* ASSIGNED TASK:
In the records below, find the line that contains "black capsule [665,517,724,606]" and repeat it, along with each line after it, exactly as written.

* INFORMATION PROVIDED:
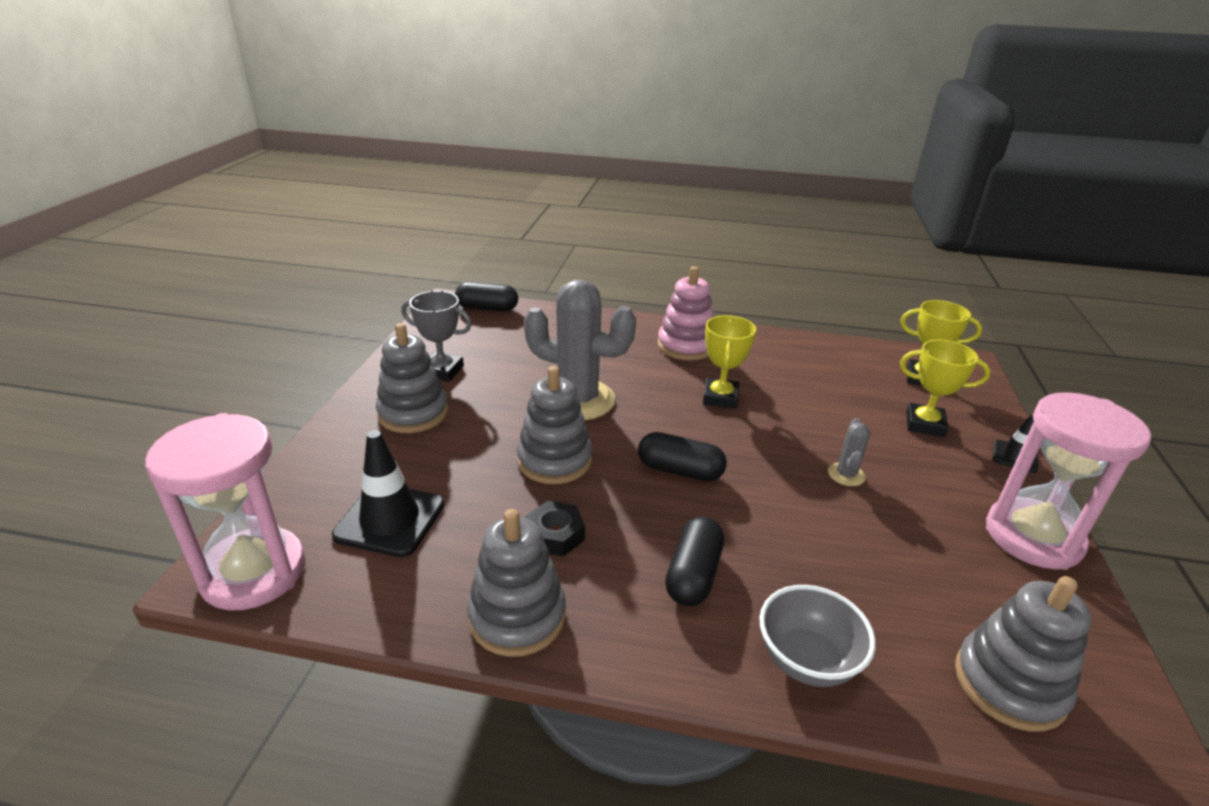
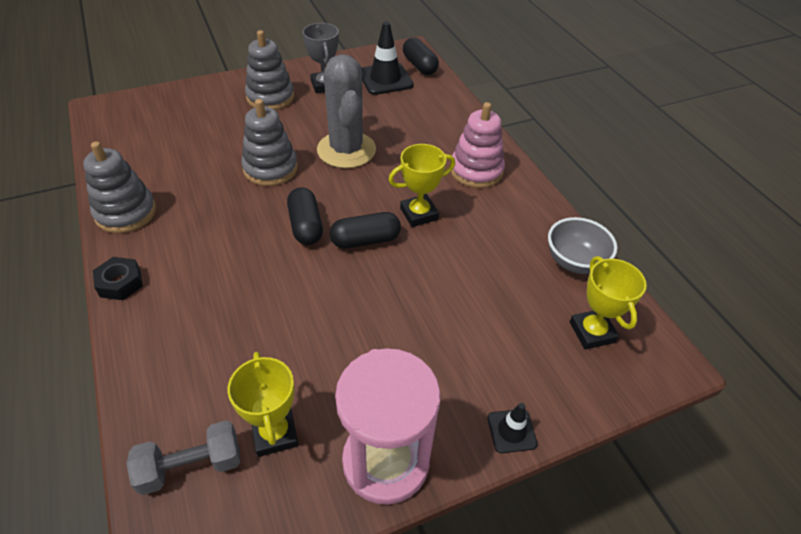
camera: 55 degrees right, 15 degrees up
pink hourglass [145,413,305,610] -> none
black traffic cone [332,430,445,557] -> black traffic cone moved to [361,22,414,95]
black nut [526,501,585,557] -> black nut moved to [93,257,143,300]
black capsule [665,517,724,606] -> black capsule moved to [330,212,401,249]
grey bowl [759,585,876,687] -> grey bowl moved to [548,217,617,274]
grey cactus [828,418,870,486] -> none
yellow trophy [900,340,991,437] -> yellow trophy moved to [228,352,298,457]
grey stacking toy [955,576,1091,732] -> grey dumbbell [126,420,240,495]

* YOUR SOLUTION:
black capsule [665,517,724,606] -> black capsule moved to [330,212,401,249]
grey bowl [759,585,876,687] -> grey bowl moved to [548,217,617,274]
grey cactus [828,418,870,486] -> none
yellow trophy [900,340,991,437] -> yellow trophy moved to [228,352,298,457]
grey stacking toy [955,576,1091,732] -> grey dumbbell [126,420,240,495]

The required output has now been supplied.